■ **ACTIVITY**: Please give back the listing exactly, without any of its pictures.

[Opening DATASET SECTION section]

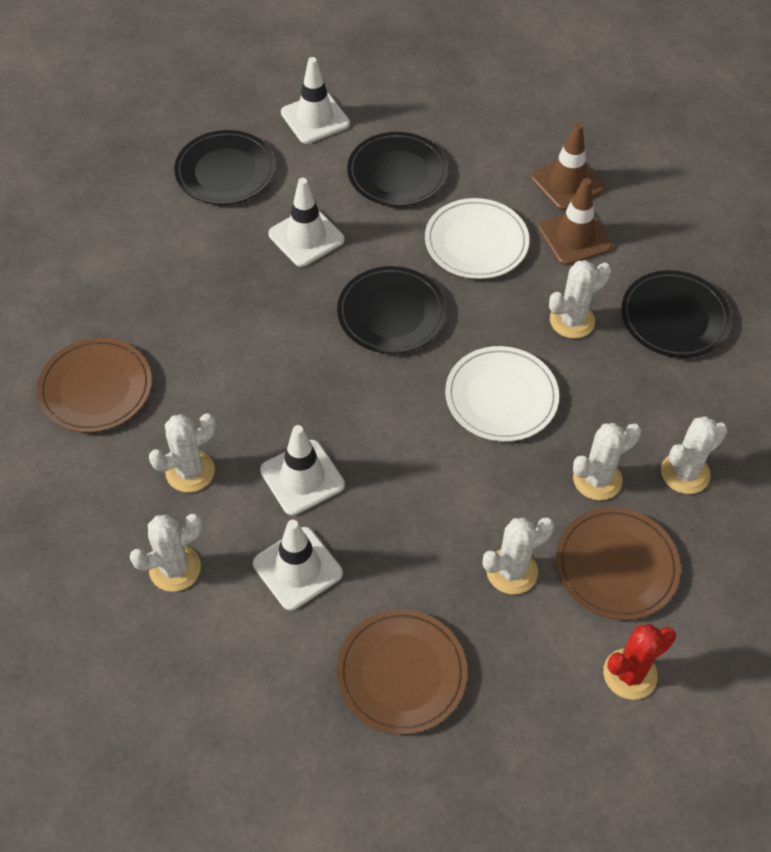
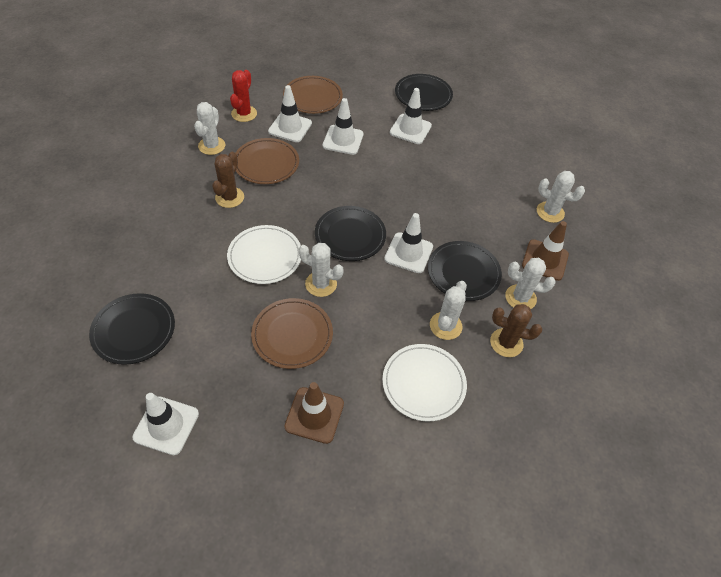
brown cactus: 0 -> 2
white cactus: 6 -> 5
white traffic cone: 4 -> 5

[Closing DATASET SECTION section]

■ **RESULT OF THIS TASK**:
brown cactus: 0 -> 2
white cactus: 6 -> 5
white traffic cone: 4 -> 5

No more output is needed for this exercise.